Task requirements: Using the material that follows, output exactly the lines from the one containing "C204: 100nF (AGND, N1) -> 150nF (AGND, N1)" through the one containing "D1: schottky (A +12V, K N_14) -> none", with both ends kept.

Given data:
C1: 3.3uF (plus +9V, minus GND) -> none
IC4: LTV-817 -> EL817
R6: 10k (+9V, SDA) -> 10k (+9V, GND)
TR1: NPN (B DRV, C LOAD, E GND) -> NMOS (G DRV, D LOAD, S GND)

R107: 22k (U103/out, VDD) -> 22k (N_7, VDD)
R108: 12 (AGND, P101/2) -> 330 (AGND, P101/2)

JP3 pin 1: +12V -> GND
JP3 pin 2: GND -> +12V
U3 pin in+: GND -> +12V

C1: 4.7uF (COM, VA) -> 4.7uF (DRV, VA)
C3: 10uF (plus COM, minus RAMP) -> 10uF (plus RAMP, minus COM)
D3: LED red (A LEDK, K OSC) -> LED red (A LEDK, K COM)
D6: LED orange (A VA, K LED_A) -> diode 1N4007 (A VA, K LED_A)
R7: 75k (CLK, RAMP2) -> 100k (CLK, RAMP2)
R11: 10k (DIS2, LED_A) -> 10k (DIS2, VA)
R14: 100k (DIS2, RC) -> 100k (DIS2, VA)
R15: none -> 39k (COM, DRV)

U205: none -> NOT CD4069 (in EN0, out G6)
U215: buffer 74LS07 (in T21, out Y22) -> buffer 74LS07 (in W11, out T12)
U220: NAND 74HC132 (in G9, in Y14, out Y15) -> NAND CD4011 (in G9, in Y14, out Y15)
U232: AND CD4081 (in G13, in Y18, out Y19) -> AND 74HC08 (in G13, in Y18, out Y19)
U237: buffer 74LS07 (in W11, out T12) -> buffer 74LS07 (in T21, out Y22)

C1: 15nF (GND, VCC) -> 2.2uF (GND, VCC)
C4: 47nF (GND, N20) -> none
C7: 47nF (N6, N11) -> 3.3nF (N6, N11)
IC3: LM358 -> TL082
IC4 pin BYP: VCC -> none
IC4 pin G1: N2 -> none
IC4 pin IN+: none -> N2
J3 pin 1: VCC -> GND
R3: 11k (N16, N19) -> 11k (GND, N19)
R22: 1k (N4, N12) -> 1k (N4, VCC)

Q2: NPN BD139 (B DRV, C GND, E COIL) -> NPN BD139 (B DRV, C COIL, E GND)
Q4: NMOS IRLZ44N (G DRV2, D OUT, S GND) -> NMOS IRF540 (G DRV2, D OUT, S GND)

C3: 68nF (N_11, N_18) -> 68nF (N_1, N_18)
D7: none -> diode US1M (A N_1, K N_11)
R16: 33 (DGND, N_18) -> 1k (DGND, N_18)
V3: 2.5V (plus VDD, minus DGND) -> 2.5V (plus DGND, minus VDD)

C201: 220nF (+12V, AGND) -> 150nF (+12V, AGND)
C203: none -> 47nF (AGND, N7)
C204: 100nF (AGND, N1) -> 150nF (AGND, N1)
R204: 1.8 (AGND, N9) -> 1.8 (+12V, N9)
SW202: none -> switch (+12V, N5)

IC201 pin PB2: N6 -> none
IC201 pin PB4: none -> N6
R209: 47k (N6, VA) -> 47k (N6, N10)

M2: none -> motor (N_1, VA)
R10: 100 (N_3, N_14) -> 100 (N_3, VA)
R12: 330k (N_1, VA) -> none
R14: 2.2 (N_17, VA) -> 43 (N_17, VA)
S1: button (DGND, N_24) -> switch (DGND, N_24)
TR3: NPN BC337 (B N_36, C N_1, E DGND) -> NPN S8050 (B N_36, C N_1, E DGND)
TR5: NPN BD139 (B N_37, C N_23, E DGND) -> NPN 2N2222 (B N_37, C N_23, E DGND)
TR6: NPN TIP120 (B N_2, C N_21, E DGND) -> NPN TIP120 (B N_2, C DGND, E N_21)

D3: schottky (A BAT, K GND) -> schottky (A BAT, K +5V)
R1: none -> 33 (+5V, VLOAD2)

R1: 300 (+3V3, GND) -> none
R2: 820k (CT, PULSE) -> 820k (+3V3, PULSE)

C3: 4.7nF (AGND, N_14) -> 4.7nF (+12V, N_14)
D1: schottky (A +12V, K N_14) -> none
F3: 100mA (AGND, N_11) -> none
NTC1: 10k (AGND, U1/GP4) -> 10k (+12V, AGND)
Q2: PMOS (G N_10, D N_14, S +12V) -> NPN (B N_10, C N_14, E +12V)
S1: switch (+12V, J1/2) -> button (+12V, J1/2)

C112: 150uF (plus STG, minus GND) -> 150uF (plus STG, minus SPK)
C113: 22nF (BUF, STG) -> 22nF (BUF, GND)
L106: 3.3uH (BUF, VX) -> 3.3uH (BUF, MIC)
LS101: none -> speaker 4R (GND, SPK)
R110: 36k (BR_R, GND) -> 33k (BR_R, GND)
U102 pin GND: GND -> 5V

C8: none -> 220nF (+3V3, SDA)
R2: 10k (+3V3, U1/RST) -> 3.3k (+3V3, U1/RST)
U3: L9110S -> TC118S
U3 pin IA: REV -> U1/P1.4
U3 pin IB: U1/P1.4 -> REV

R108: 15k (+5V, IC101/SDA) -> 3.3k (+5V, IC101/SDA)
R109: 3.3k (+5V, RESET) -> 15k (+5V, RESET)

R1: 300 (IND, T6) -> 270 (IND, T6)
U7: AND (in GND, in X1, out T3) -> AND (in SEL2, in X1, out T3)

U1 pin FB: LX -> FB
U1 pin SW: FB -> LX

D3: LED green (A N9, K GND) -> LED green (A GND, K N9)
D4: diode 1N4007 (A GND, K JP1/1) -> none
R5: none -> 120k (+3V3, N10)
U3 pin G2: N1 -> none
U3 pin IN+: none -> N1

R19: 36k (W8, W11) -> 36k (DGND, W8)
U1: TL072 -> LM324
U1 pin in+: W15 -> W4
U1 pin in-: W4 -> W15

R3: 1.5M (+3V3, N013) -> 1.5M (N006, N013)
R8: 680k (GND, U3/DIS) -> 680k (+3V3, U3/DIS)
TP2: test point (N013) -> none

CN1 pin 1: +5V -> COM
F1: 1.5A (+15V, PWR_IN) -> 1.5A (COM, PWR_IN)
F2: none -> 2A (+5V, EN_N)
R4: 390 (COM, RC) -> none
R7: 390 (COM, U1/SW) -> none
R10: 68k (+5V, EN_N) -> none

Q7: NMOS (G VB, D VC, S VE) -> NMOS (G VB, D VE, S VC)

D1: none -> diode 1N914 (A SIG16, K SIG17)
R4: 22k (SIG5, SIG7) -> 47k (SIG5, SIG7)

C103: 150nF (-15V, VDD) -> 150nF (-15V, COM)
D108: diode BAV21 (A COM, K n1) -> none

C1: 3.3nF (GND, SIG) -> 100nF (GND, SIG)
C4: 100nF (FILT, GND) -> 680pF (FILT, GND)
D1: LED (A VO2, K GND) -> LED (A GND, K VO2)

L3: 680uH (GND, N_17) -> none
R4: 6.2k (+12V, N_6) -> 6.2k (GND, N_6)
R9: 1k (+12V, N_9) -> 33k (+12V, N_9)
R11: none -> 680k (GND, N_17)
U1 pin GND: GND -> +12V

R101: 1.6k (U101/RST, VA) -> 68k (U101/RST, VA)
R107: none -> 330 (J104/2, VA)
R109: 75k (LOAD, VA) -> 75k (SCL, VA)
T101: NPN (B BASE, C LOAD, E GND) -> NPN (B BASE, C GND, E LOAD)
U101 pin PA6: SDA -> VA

Problem solution:
C204: 100nF (AGND, N1) -> 150nF (AGND, N1)
R204: 1.8 (AGND, N9) -> 1.8 (+12V, N9)
SW202: none -> switch (+12V, N5)

IC201 pin PB2: N6 -> none
IC201 pin PB4: none -> N6
R209: 47k (N6, VA) -> 47k (N6, N10)

M2: none -> motor (N_1, VA)
R10: 100 (N_3, N_14) -> 100 (N_3, VA)
R12: 330k (N_1, VA) -> none
R14: 2.2 (N_17, VA) -> 43 (N_17, VA)
S1: button (DGND, N_24) -> switch (DGND, N_24)
TR3: NPN BC337 (B N_36, C N_1, E DGND) -> NPN S8050 (B N_36, C N_1, E DGND)
TR5: NPN BD139 (B N_37, C N_23, E DGND) -> NPN 2N2222 (B N_37, C N_23, E DGND)
TR6: NPN TIP120 (B N_2, C N_21, E DGND) -> NPN TIP120 (B N_2, C DGND, E N_21)

D3: schottky (A BAT, K GND) -> schottky (A BAT, K +5V)
R1: none -> 33 (+5V, VLOAD2)

R1: 300 (+3V3, GND) -> none
R2: 820k (CT, PULSE) -> 820k (+3V3, PULSE)

C3: 4.7nF (AGND, N_14) -> 4.7nF (+12V, N_14)
D1: schottky (A +12V, K N_14) -> none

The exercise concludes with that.